§ **Items from a dataset**

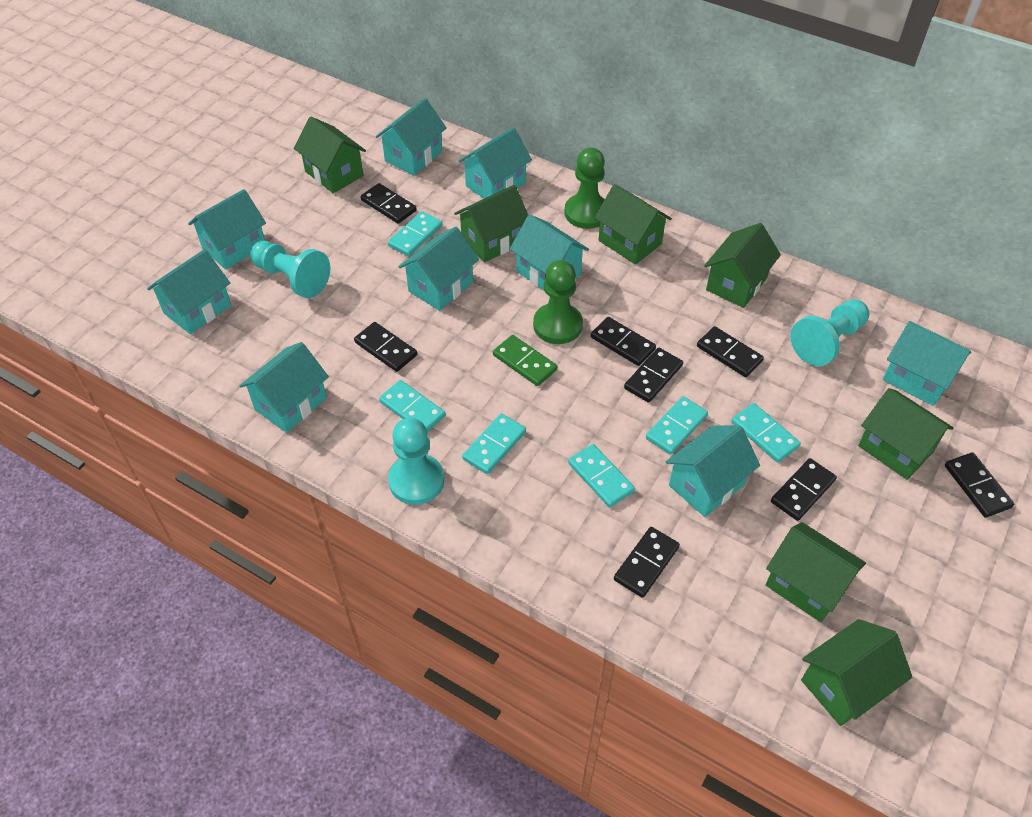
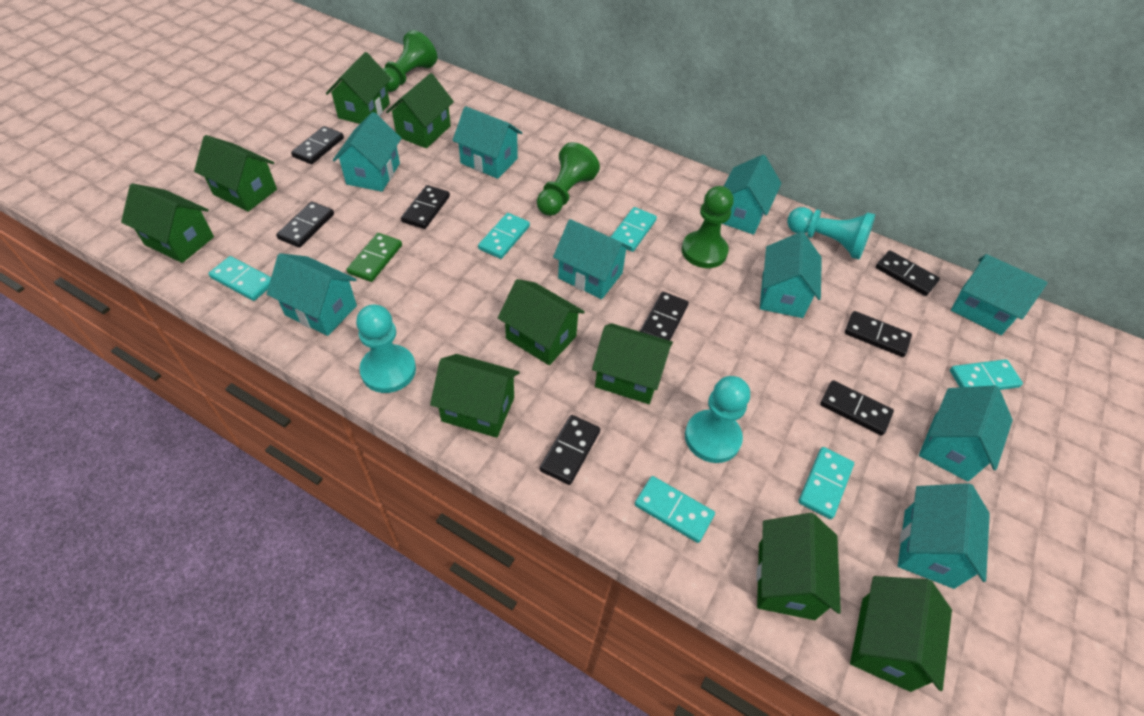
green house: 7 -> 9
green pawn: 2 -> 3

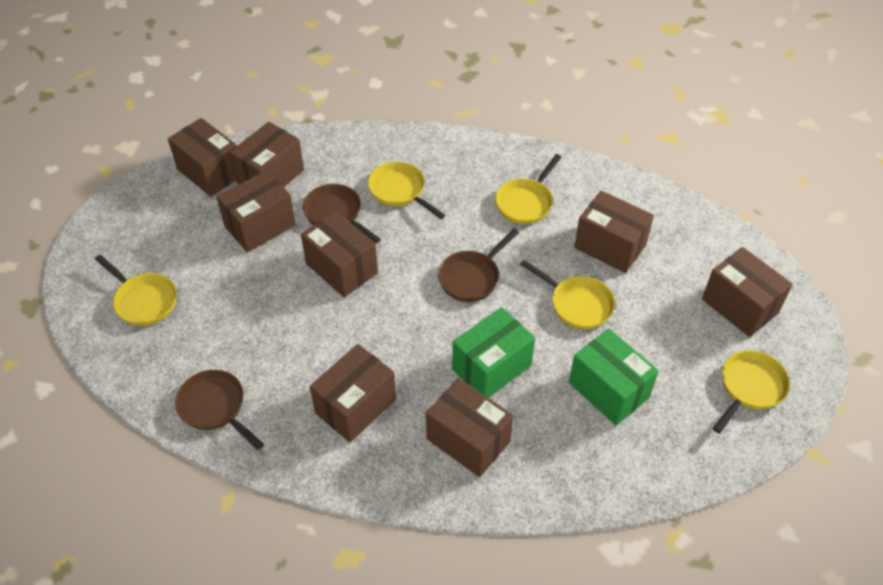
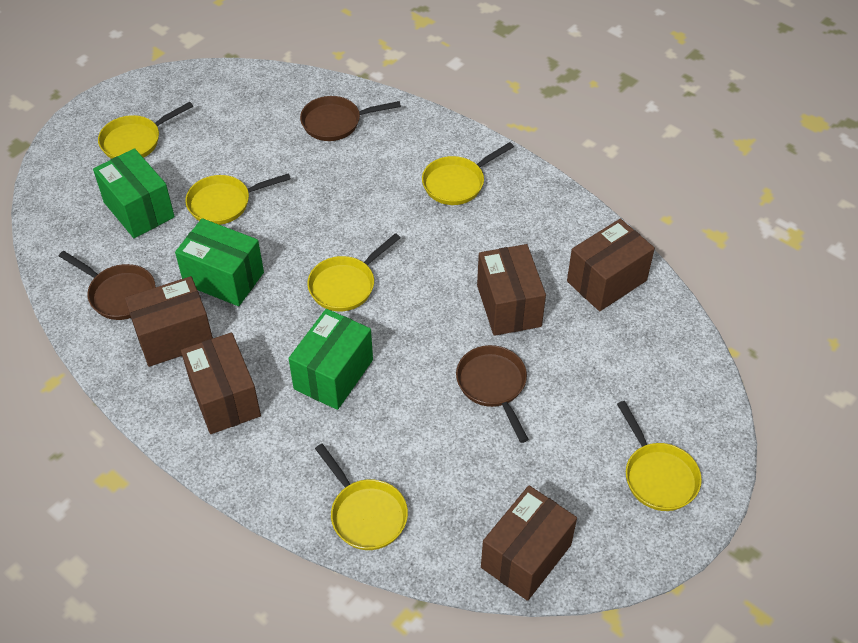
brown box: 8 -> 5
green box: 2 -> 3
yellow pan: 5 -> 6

§ **TASK BRIEF**
Print each line above exactly as it appears, excluding all images.

§ **EXERCISE OUTPUT**
green house: 7 -> 9
green pawn: 2 -> 3

brown box: 8 -> 5
green box: 2 -> 3
yellow pan: 5 -> 6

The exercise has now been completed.